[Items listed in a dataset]
____
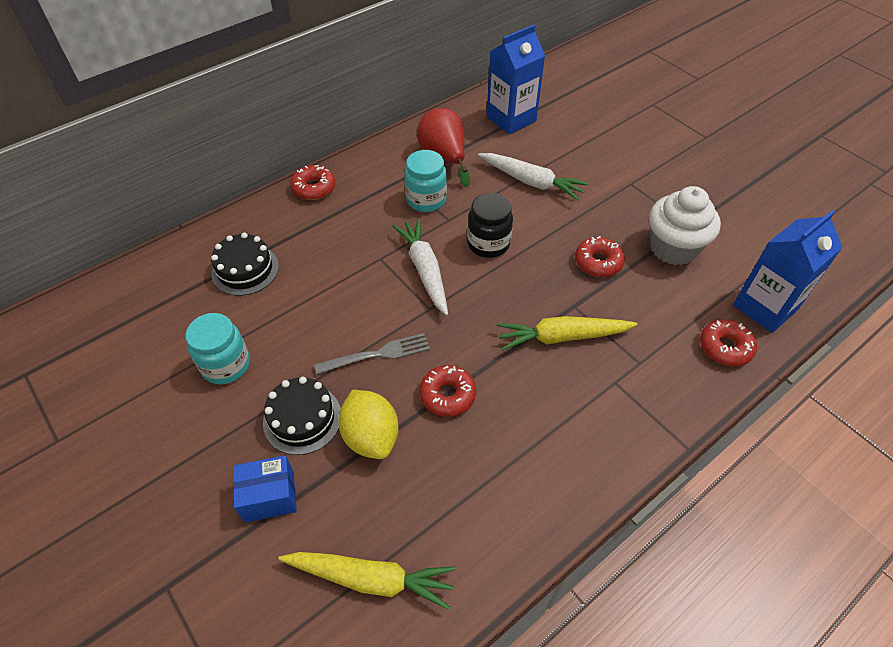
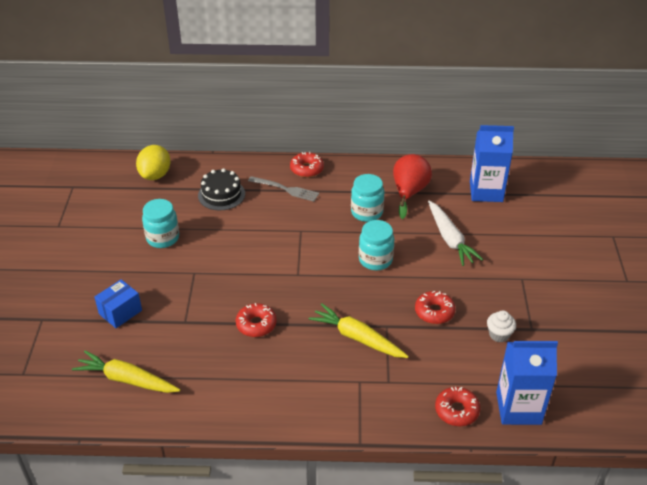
camera: 40 degrees right, 10 degrees down
(269, 496) = (120, 312): blue box -> blue box turned 75 degrees counterclockwise
(302, 419) = (171, 287): black cake -> none
(371, 436) = (195, 318): yellow lemon -> yellow lemon (155, 175)
(371, 579) = (127, 379): yellow carrot -> yellow carrot turned 150 degrees clockwise
(377, 354) = (242, 280): grey fork -> grey fork (286, 189)
(424, 270) = (319, 252): white carrot -> none
(488, 244) = (375, 260): black jar -> turquoise jar
(673, 248) = (499, 335): white cupcake -> white cupcake, size x0.50

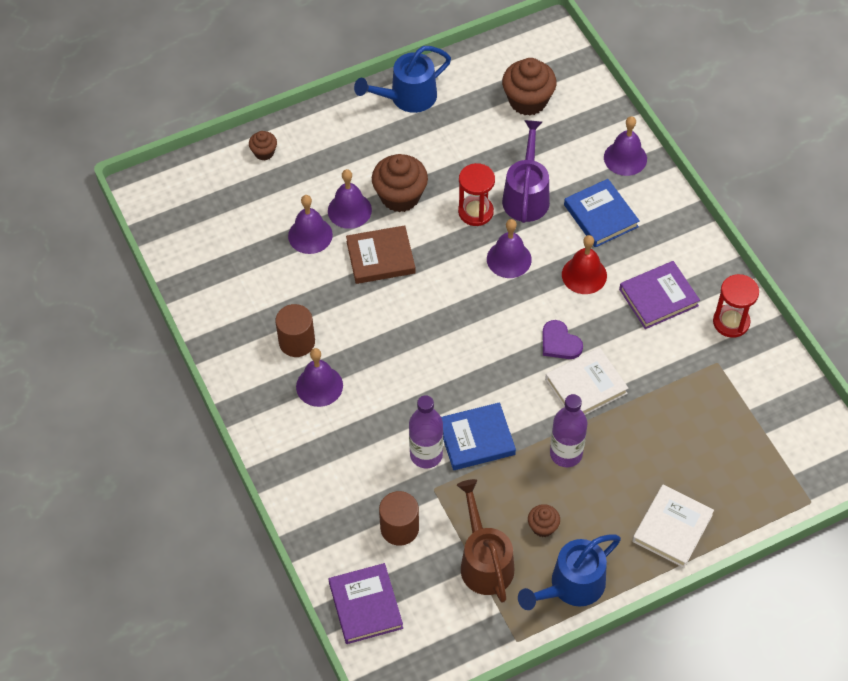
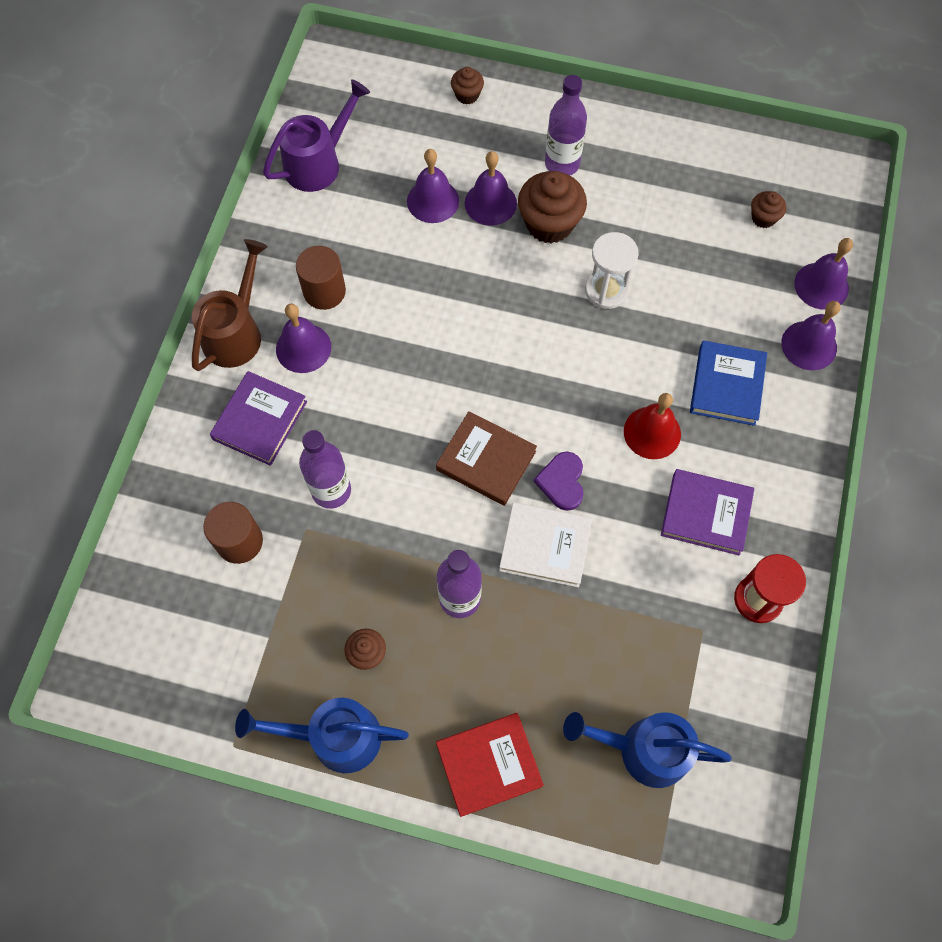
camera: 40 degrees right, 10 degrees up
(365, 605) = (139, 590): purple book -> purple book (260, 420)
(371, 154) = (562, 164): none -> purple bottle
(380, 257) = (475, 268): brown book -> brown book (486, 460)
(407, 98) = (647, 134): blue watering can -> blue watering can (643, 750)
(475, 212) = (606, 290): red hourglass -> white hourglass
(476, 439) = (391, 513): blue book -> none
(484, 561) = (281, 639): brown watering can -> brown watering can (236, 332)
(509, 259) = (593, 360): purple bell -> purple bell (821, 285)
(526, 195) = (671, 310): purple watering can -> purple watering can (319, 162)
(528, 101) = (763, 218): brown cupcake -> brown cupcake, size x0.52
(672, 528) = (489, 764): white book -> red book

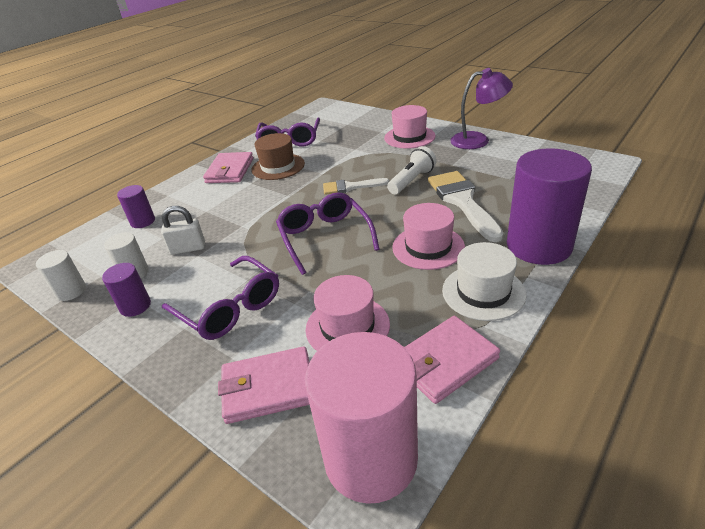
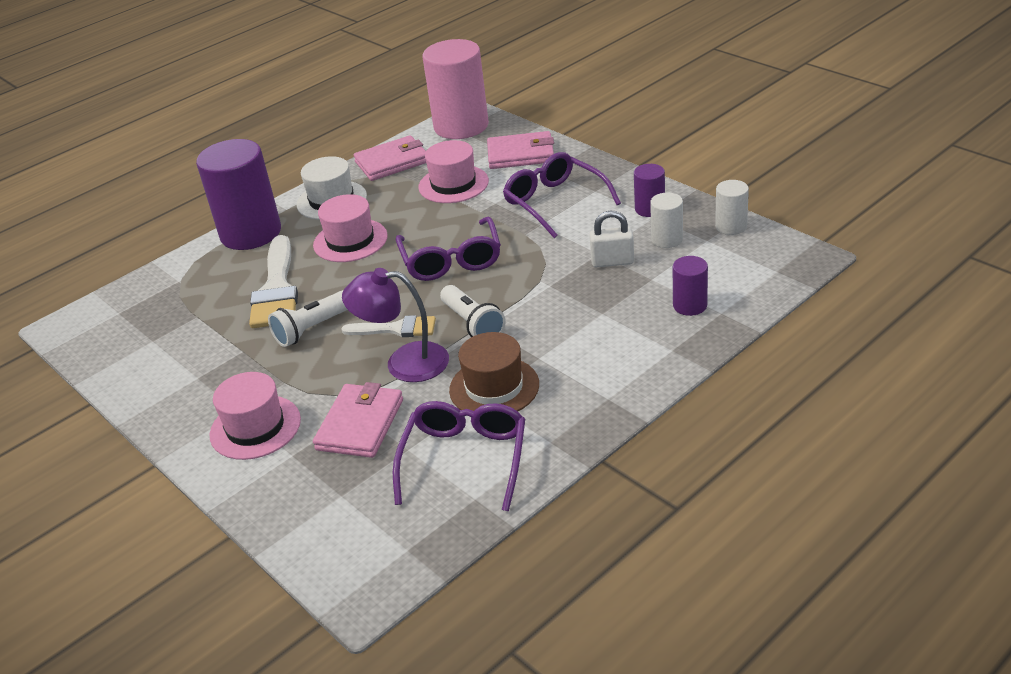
camera: 170 degrees left, 0 degrees up
(230, 171) = (576, 390): pink wallet -> pink wallet (360, 424)
(297, 195) = (472, 324): none -> white flashlight
(478, 140) = (163, 399): purple lamp -> purple lamp (404, 363)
____
**Your objective**
From the line containing "(526, 195) = (671, 310): purple" down to the last line of the entries above, retype each line exactly as it stands, but skip the pictures.

**Written solution**
(526, 195) = (671, 310): purple watering can -> purple watering can (319, 162)
(528, 101) = (763, 218): brown cupcake -> brown cupcake, size x0.52
(672, 528) = (489, 764): white book -> red book

camera: 170 degrees left, 0 degrees up
(230, 171) = (576, 390): pink wallet -> pink wallet (360, 424)
(297, 195) = (472, 324): none -> white flashlight
(478, 140) = (163, 399): purple lamp -> purple lamp (404, 363)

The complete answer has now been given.